(Shape state transition data)
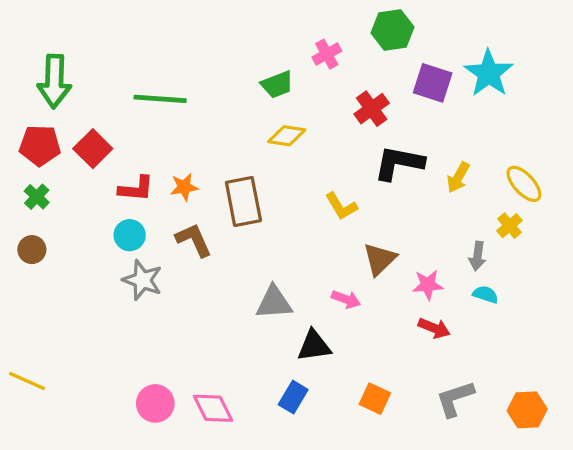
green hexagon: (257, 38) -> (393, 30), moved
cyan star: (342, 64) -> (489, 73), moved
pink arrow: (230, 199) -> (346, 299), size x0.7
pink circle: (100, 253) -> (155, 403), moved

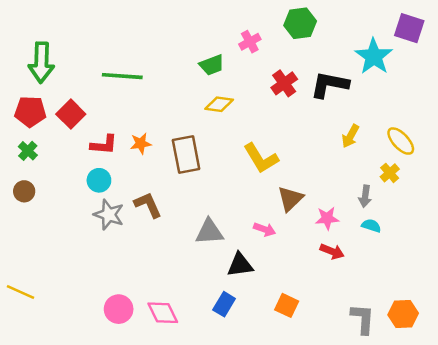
purple square: (433, 83) -> (409, 28), moved
black L-shape: (399, 163) -> (330, 85), moved
yellow L-shape: (341, 206) -> (261, 158), size x1.4
brown L-shape: (194, 240) -> (148, 205), moved
gray L-shape: (455, 399) -> (363, 319), moved, turned 112

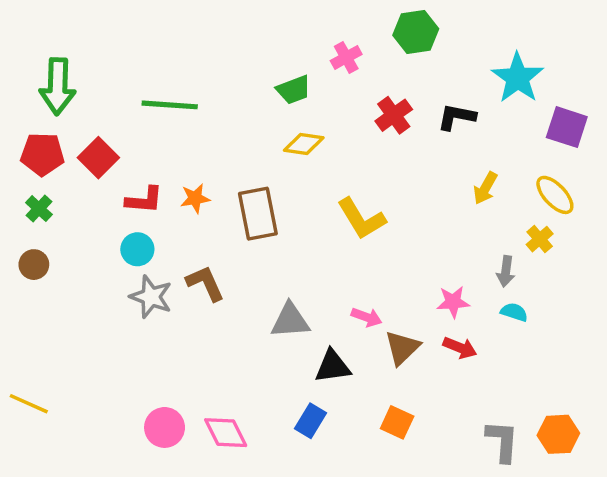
purple square: (409, 28) -> (567, 127), moved
black L-shape: (330, 85) -> (456, 117), size x0.7
brown triangle: (290, 199) -> (402, 348), moved

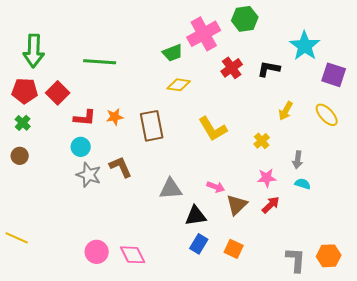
pink cross: (346, 57) -> (204, 34), size x1.8
yellow cross: (540, 239) -> (262, 141), moved
red arrow: (460, 348) -> (271, 205), turned -66
blue rectangle: (311, 421) -> (199, 244), moved

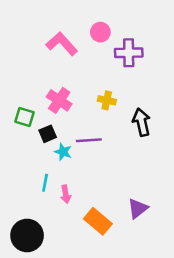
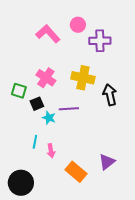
yellow cross: (107, 100) -> (83, 78), size x1.6

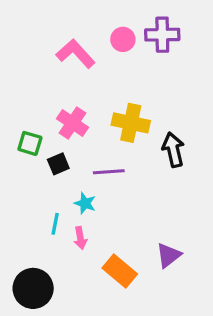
purple cross: (100, 41) -> (162, 35), moved
cyan star: (49, 118) -> (85, 203), moved

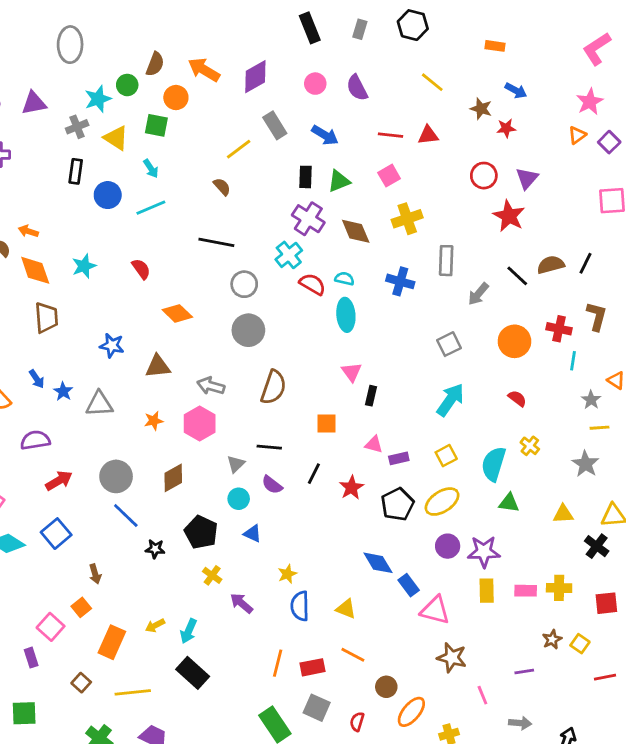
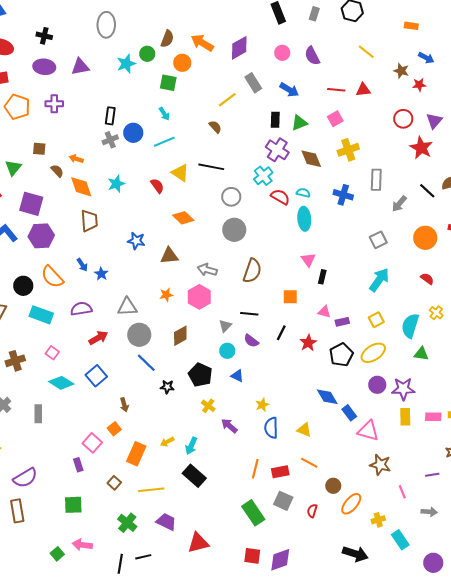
gray cross: (77, 127) -> (110, 140), moved
yellow triangle: (116, 138) -> (180, 173), moved
gray triangle: (99, 404) -> (127, 307), moved

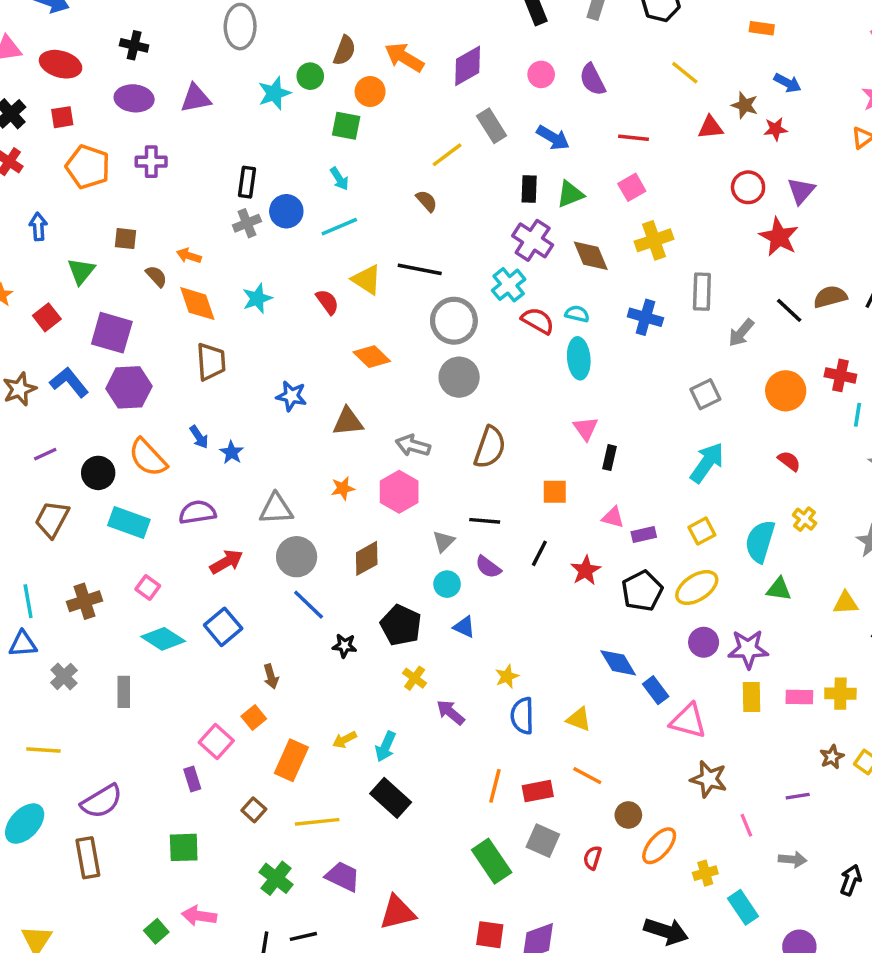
red triangle: (363, 90) -> (710, 127), moved
gray circle: (231, 197) -> (454, 321), size x1.4

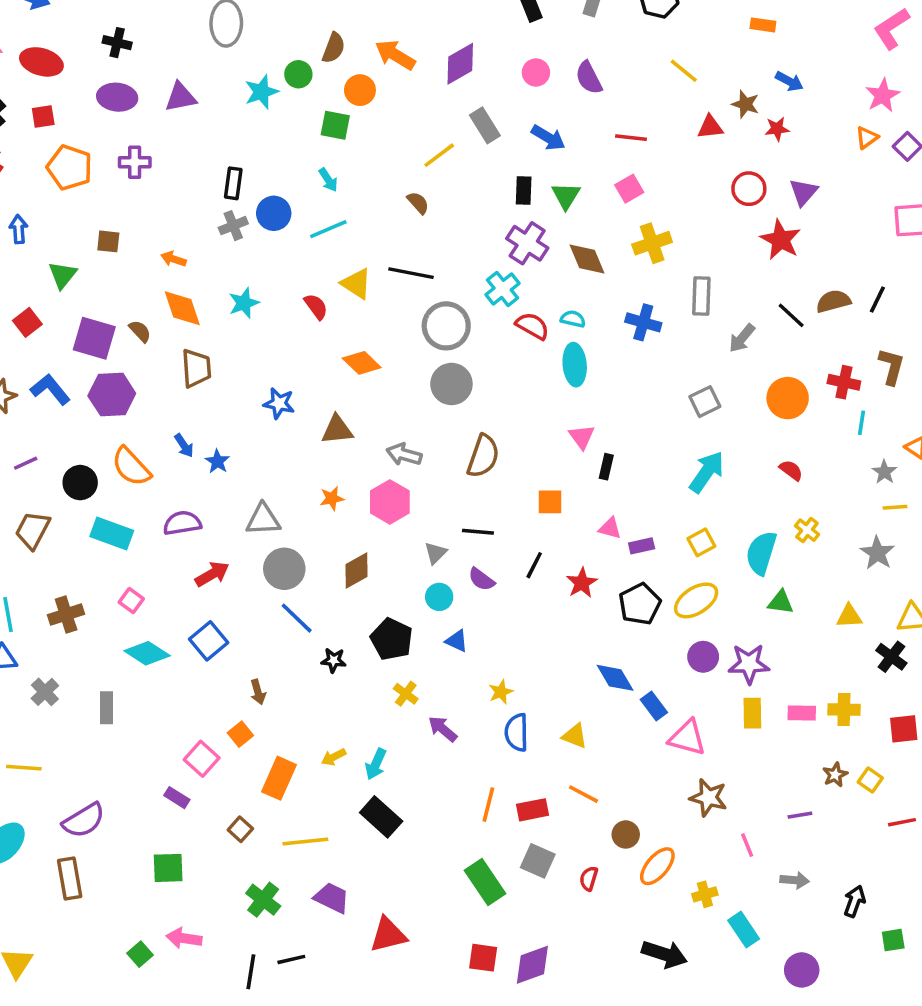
green triangle: (570, 194) -> (566, 196), turned -36
brown semicircle: (156, 276) -> (140, 331), moved
purple rectangle: (192, 779) -> (177, 798), turned -40

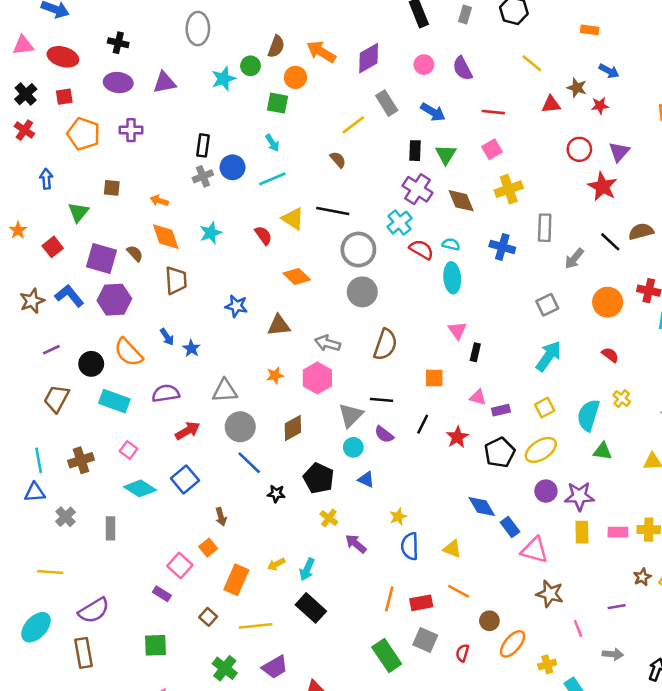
gray triangle: (436, 553) -> (351, 415), size x1.5
purple trapezoid: (332, 898) -> (275, 667), turned 124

*Exercise:* Scan the entries above. Copy each line that has the string "rectangle".

*Finished task:*
blue rectangle: (311, 421) -> (199, 244), moved
purple rectangle: (192, 779) -> (177, 798), turned -40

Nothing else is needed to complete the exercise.